TASK BRIEF: Which lines run from the one containing "U4 pin K: FILT -> GND" through the end of the data? Write them out exactly, with the pictures left out.

MATERIAL PROVIDED:
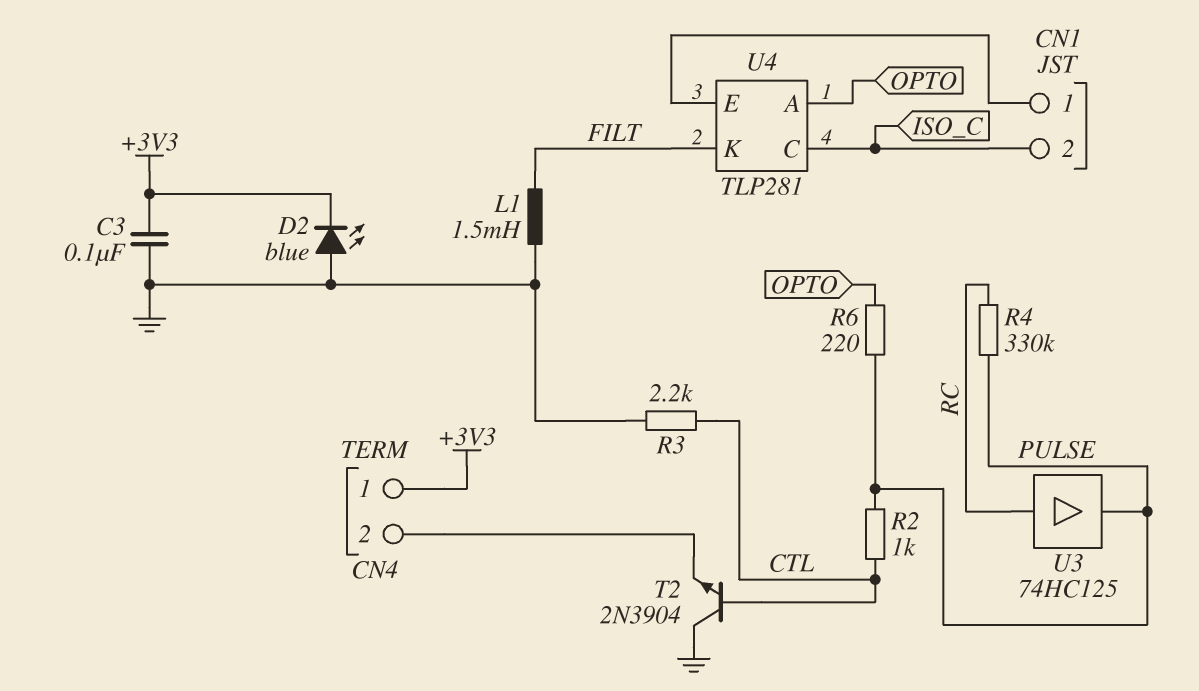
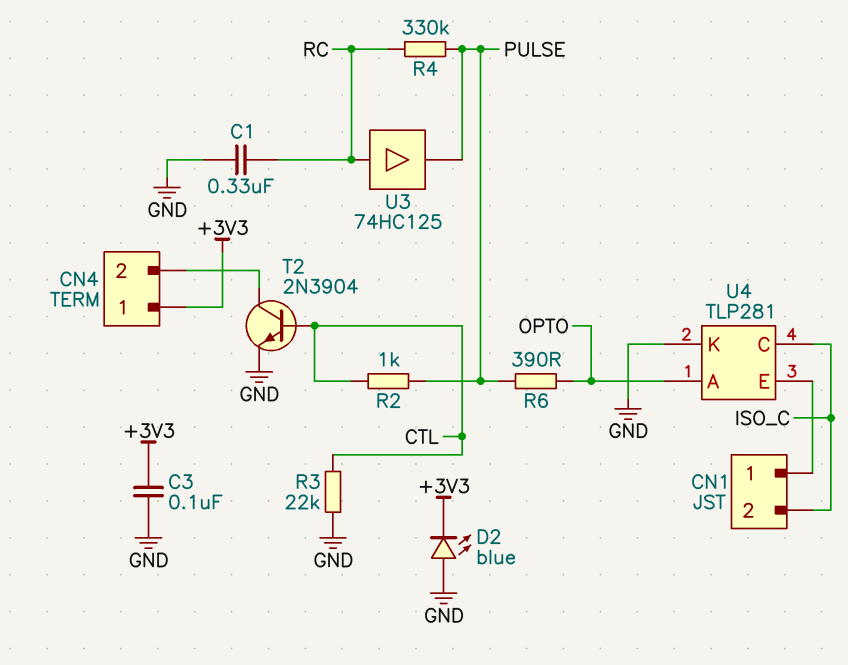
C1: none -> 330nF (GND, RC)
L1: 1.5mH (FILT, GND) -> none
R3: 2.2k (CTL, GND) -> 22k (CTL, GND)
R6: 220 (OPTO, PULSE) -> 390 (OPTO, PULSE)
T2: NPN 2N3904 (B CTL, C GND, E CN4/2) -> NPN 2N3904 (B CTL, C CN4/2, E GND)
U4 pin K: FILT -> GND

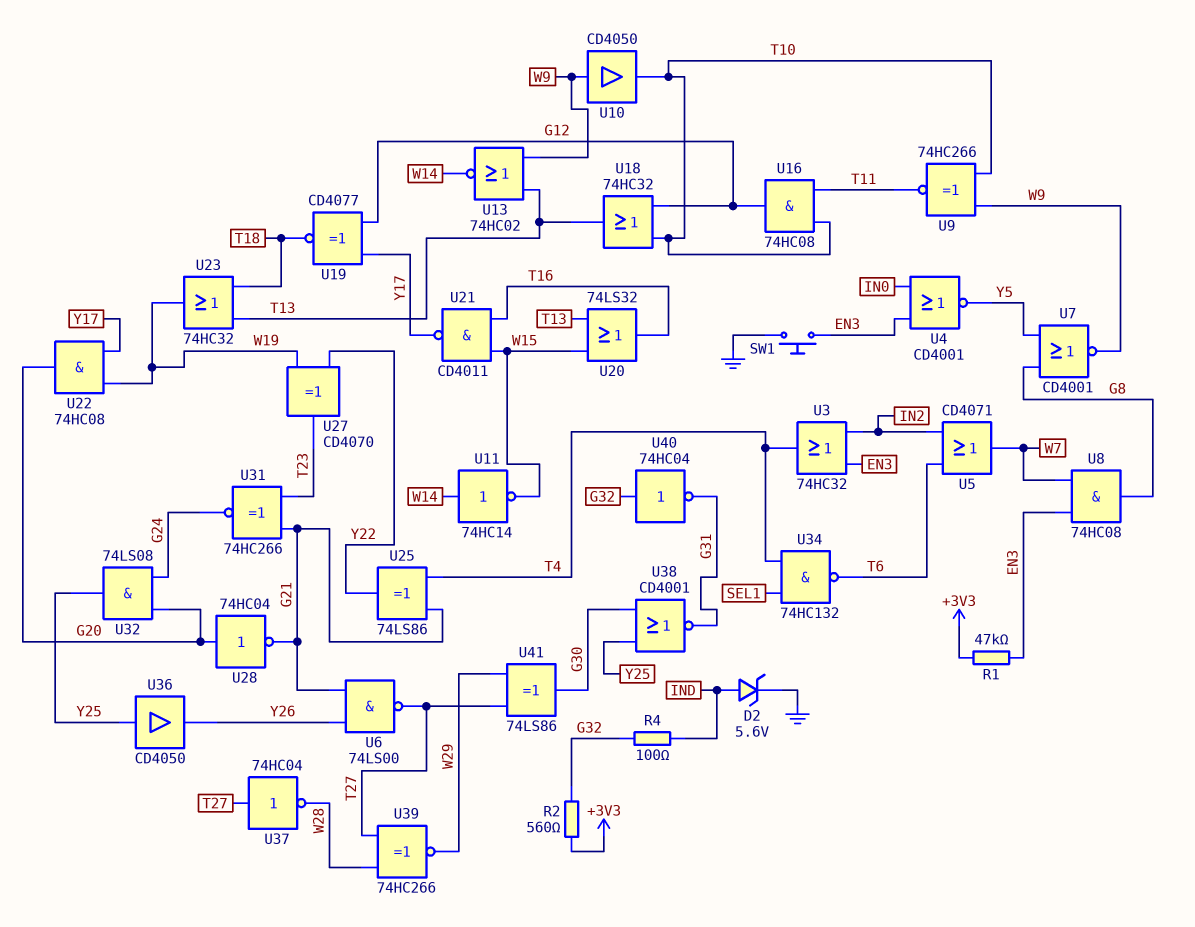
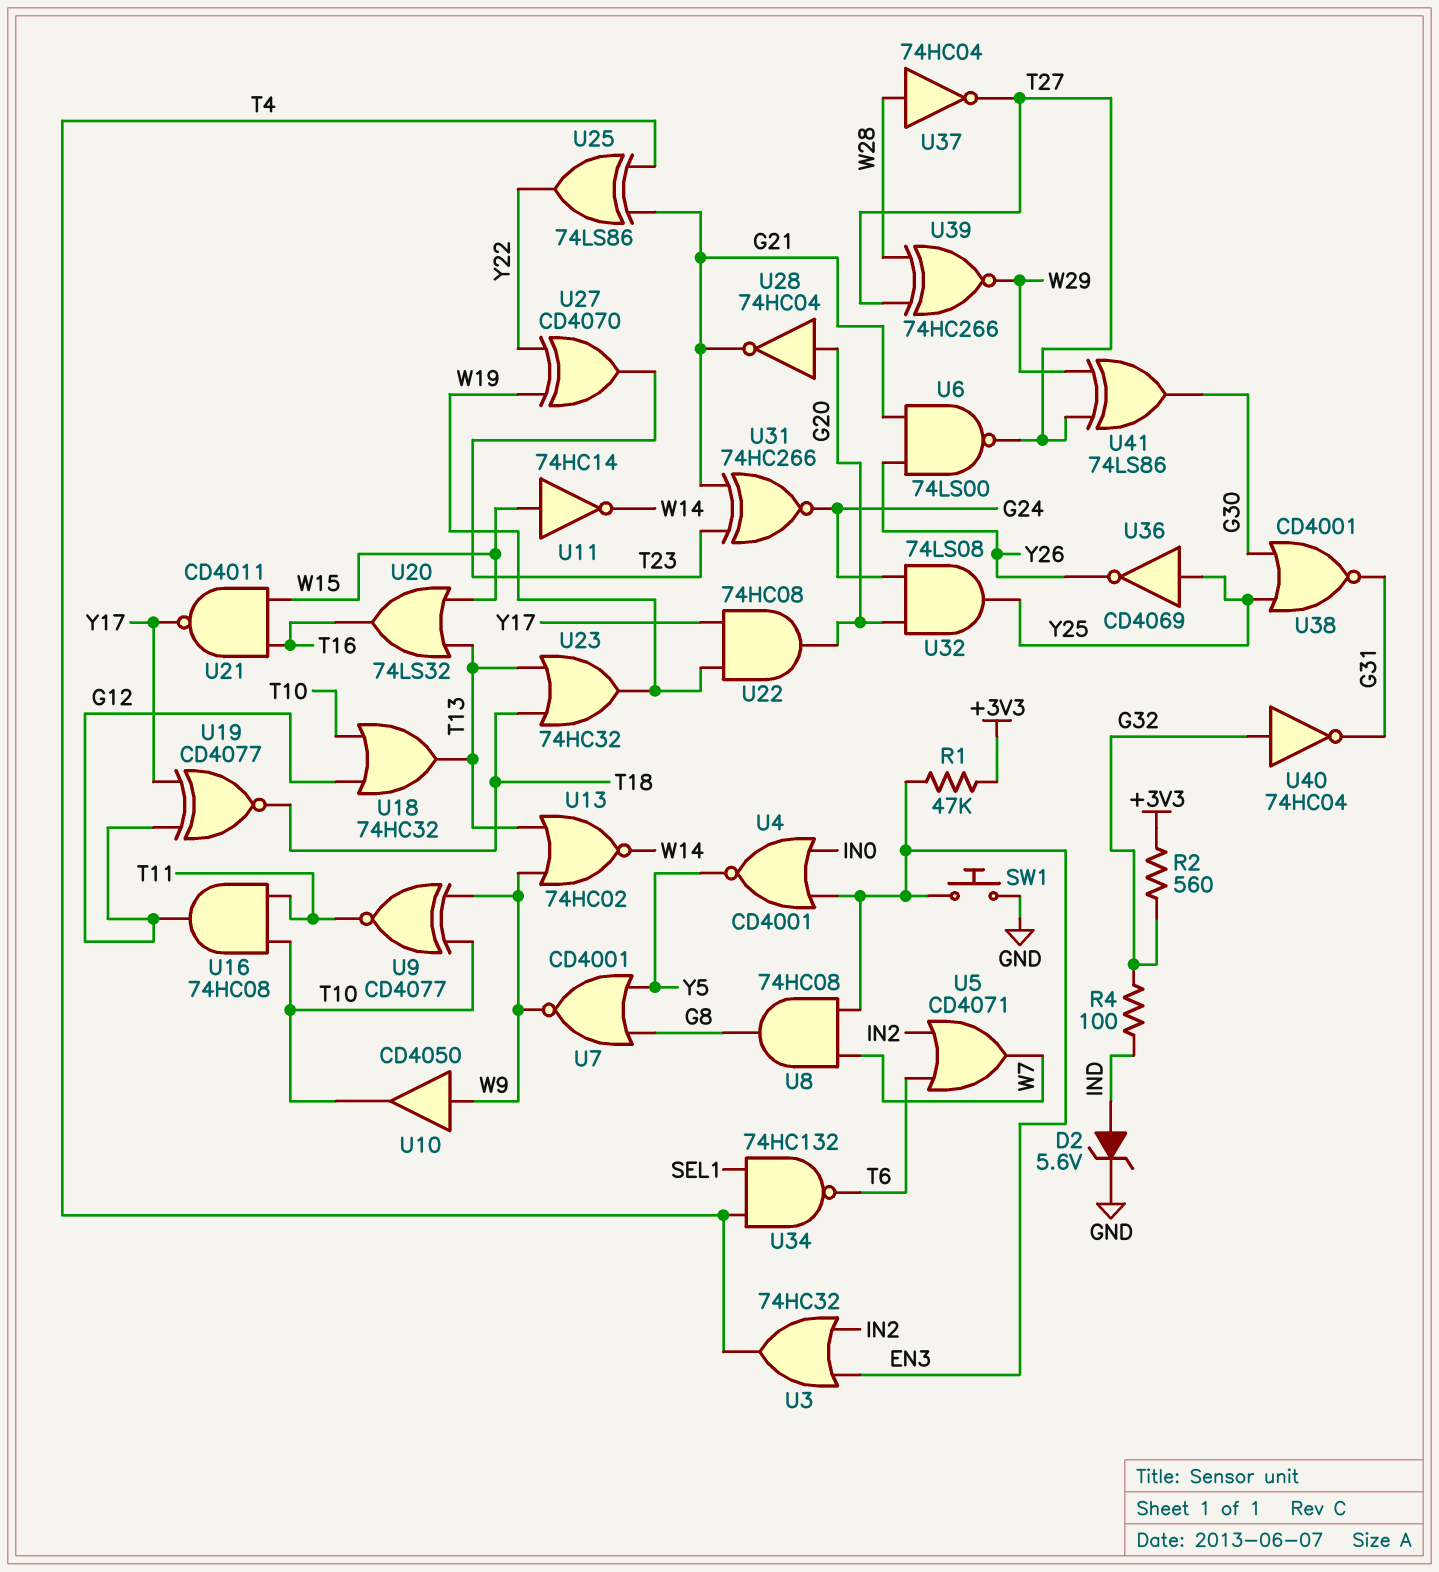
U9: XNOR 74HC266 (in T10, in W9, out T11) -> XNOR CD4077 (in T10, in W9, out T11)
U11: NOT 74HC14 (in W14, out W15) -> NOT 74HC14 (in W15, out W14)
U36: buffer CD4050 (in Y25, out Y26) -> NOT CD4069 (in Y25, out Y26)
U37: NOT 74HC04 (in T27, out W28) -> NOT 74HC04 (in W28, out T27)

COMPLETED TASK:
U4 pin K: FILT -> GND

U9: XNOR 74HC266 (in T10, in W9, out T11) -> XNOR CD4077 (in T10, in W9, out T11)
U11: NOT 74HC14 (in W14, out W15) -> NOT 74HC14 (in W15, out W14)
U36: buffer CD4050 (in Y25, out Y26) -> NOT CD4069 (in Y25, out Y26)
U37: NOT 74HC04 (in T27, out W28) -> NOT 74HC04 (in W28, out T27)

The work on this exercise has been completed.